#### MATERIAL FOR THE TASK:
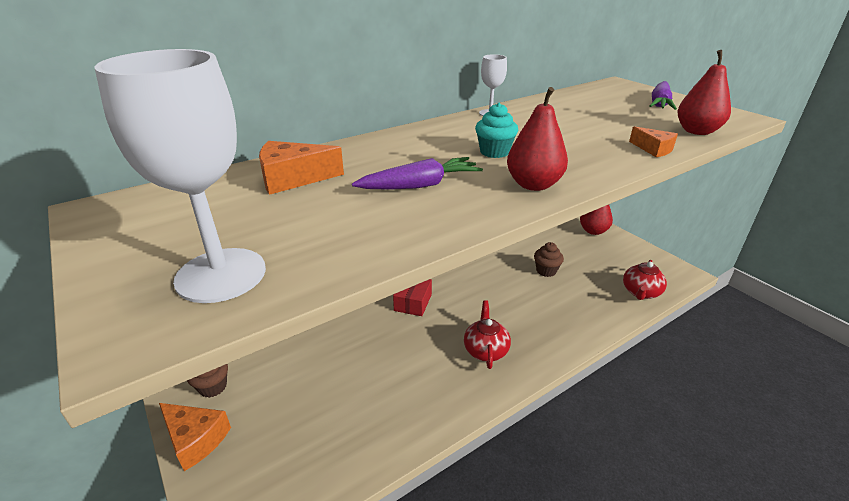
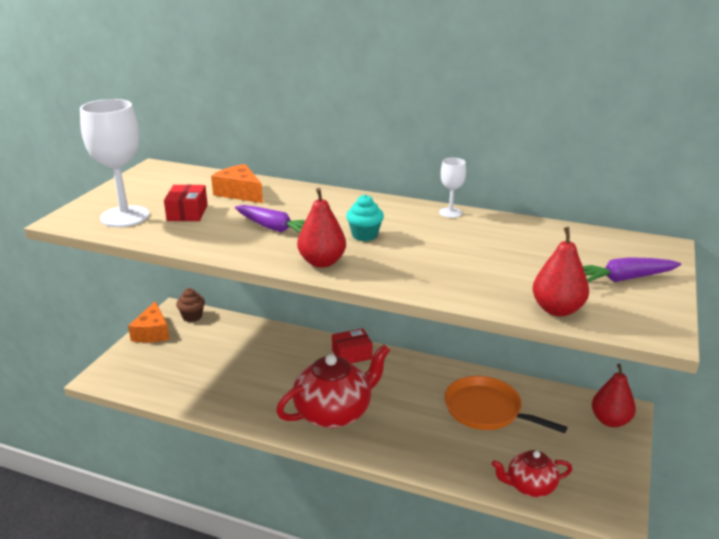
camera: 55 degrees right, 5 degrees down
(293, 223) = (187, 213): none -> red box
(486, 350) = (334, 412): red teapot -> red teapot, size x1.76
(546, 271) = (486, 410): brown cupcake -> orange pan
(653, 149) = (468, 295): orange cheese -> none

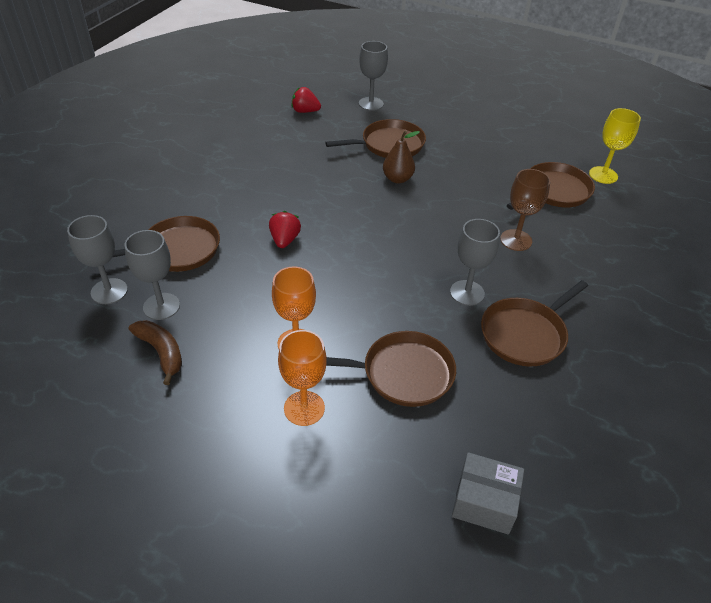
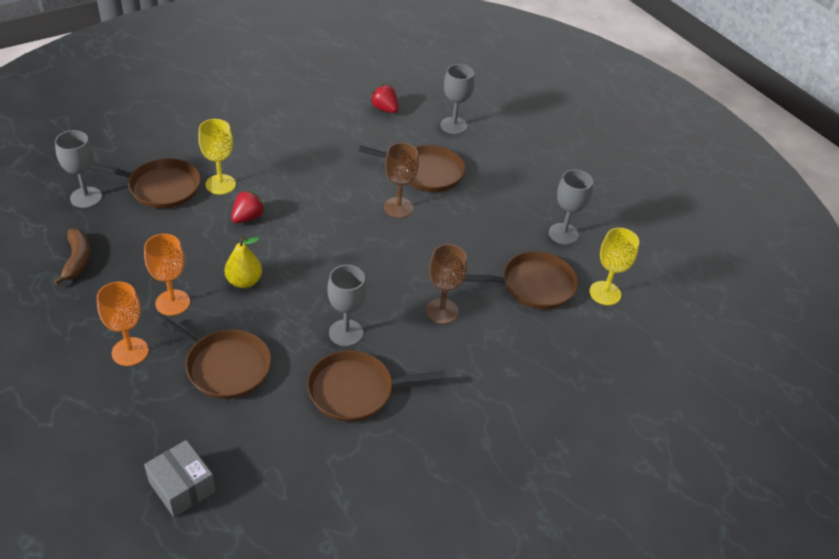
camera: 30 degrees right, 0 degrees up
(161, 306) = (109, 226): grey goblet -> grey goblet (563, 234)
(230, 224) = (220, 184): none -> yellow goblet
(340, 293) = (244, 281): none -> yellow pear
(397, 179) = (398, 207): brown pear -> brown goblet

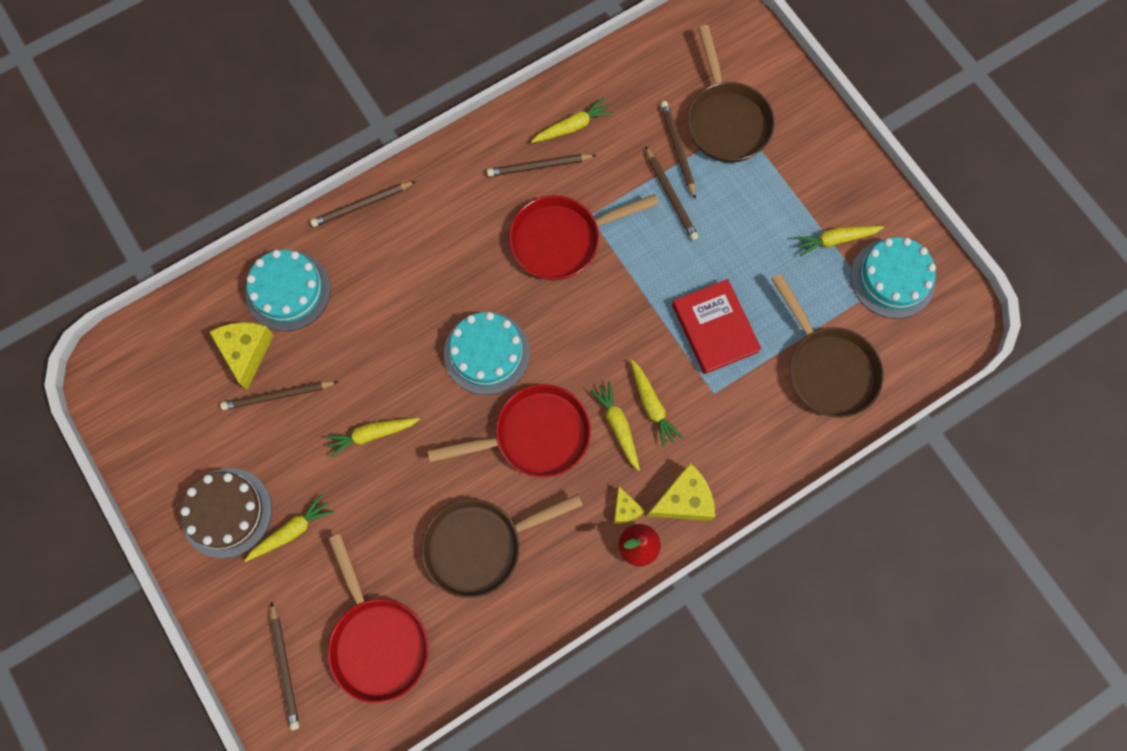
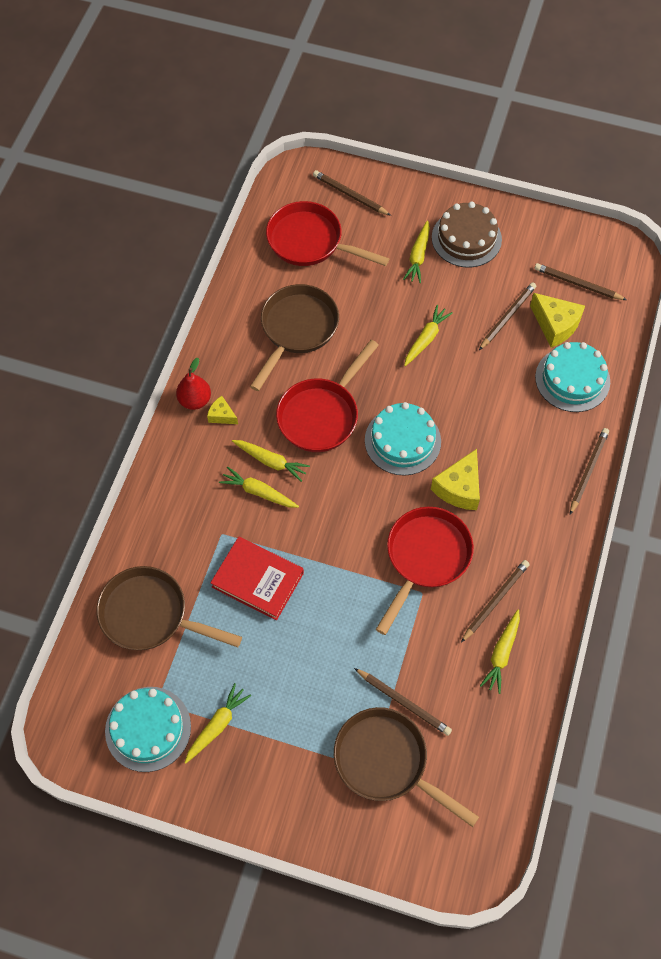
camera: 140 degrees right, 10 degrees down
(671, 196) = (376, 658): brown pencil -> brown pencil (577, 284)
(684, 500) = (187, 449): yellow cheese -> yellow cheese (459, 488)

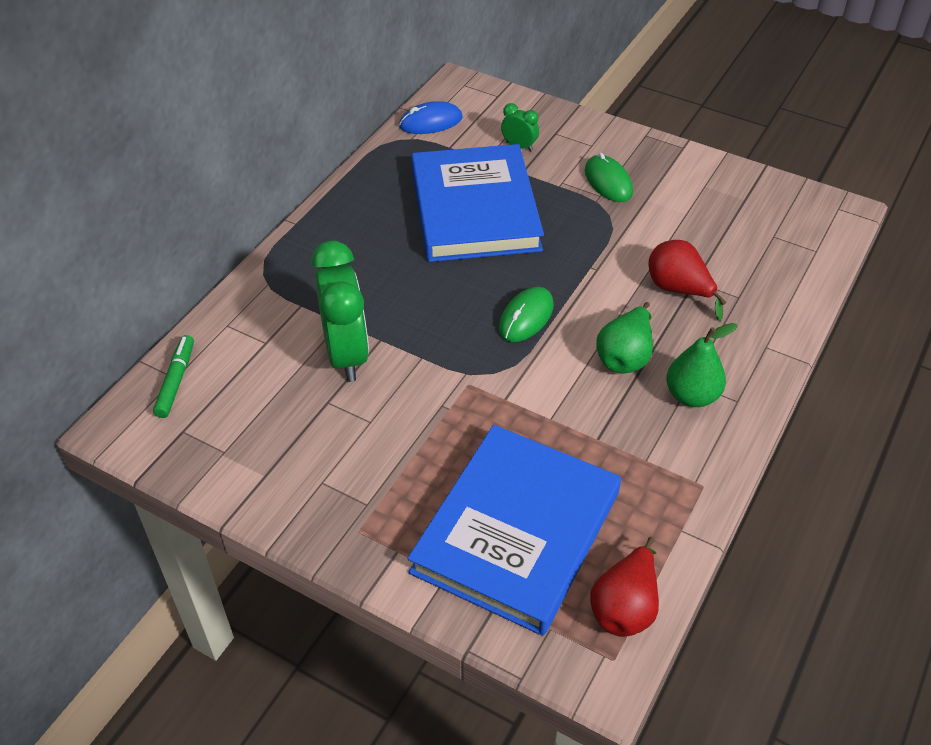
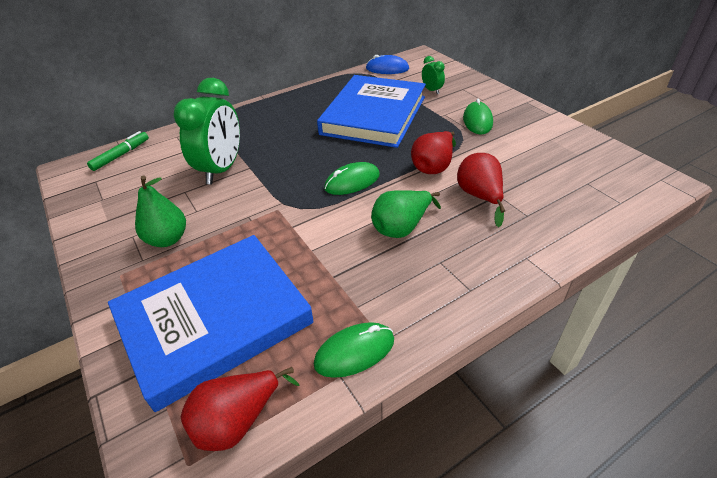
camera: 30 degrees right, 5 degrees down
(603, 265) = (433, 166): none -> red pear
(677, 503) = (354, 352): none -> green mouse
(692, 396) = (433, 272): green pear -> green pear (167, 239)

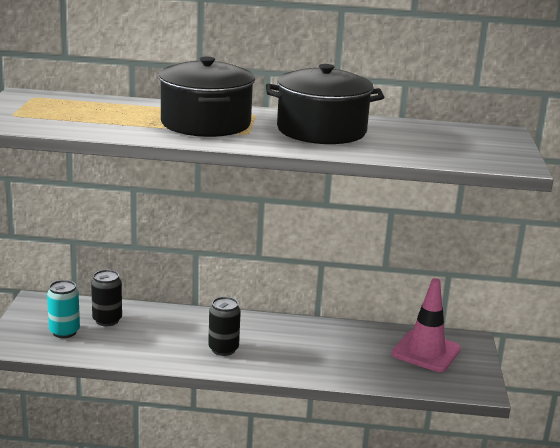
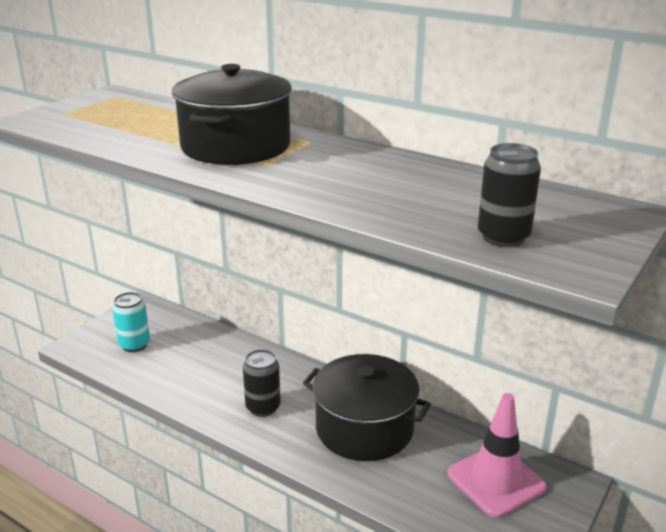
camera: 30 degrees right, 5 degrees up
(107, 320) = (183, 342): black can -> black can (503, 237)
(321, 130) = (359, 174): black pot -> black pot (364, 428)

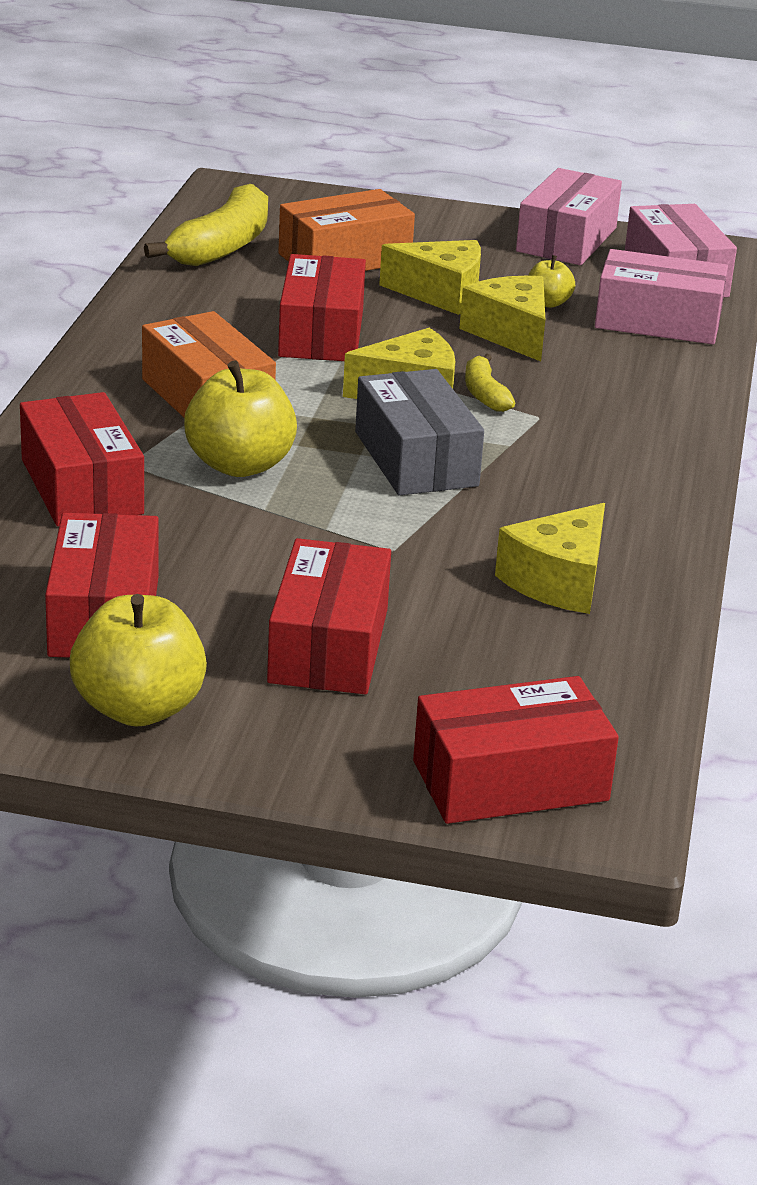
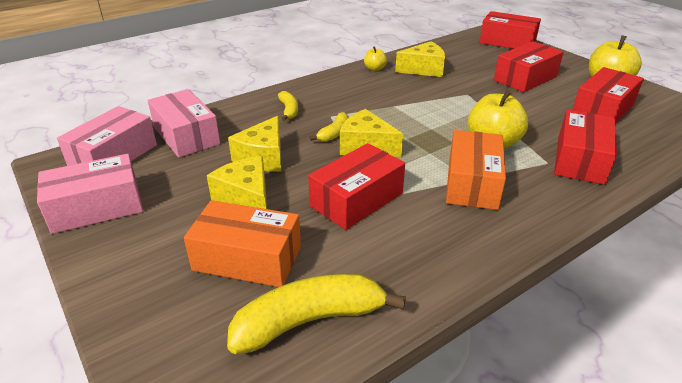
camera: 135 degrees left, 5 degrees up
(415, 459) = (411, 119): grey box -> none
(548, 303) = (208, 167): yellow apple -> yellow apple (375, 69)
(613, 401) = (289, 110): none -> yellow banana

#### WORK REQUIRED:
Print the material above exactly, skipping its images.

#### THE COMPLETED TASK:
camera: 55 degrees right, 5 degrees down
(293, 223) = (187, 213): none -> red box
(486, 350) = (334, 412): red teapot -> red teapot, size x1.76
(546, 271) = (486, 410): brown cupcake -> orange pan
(653, 149) = (468, 295): orange cheese -> none

camera: 30 degrees right, 0 degrees up
(161, 306) = (109, 226): grey goblet -> grey goblet (563, 234)
(230, 224) = (220, 184): none -> yellow goblet
(340, 293) = (244, 281): none -> yellow pear
(397, 179) = (398, 207): brown pear -> brown goblet

camera: 140 degrees right, 10 degrees down
(671, 196) = (376, 658): brown pencil -> brown pencil (577, 284)
(684, 500) = (187, 449): yellow cheese -> yellow cheese (459, 488)

camera: 30 degrees right, 5 degrees down
(603, 265) = (433, 166): none -> red pear
(677, 503) = (354, 352): none -> green mouse
(692, 396) = (433, 272): green pear -> green pear (167, 239)

camera: 30 degrees right, 5 degrees up
(107, 320) = (183, 342): black can -> black can (503, 237)
(321, 130) = (359, 174): black pot -> black pot (364, 428)

camera: 135 degrees left, 5 degrees up
(415, 459) = (411, 119): grey box -> none
(548, 303) = (208, 167): yellow apple -> yellow apple (375, 69)
(613, 401) = (289, 110): none -> yellow banana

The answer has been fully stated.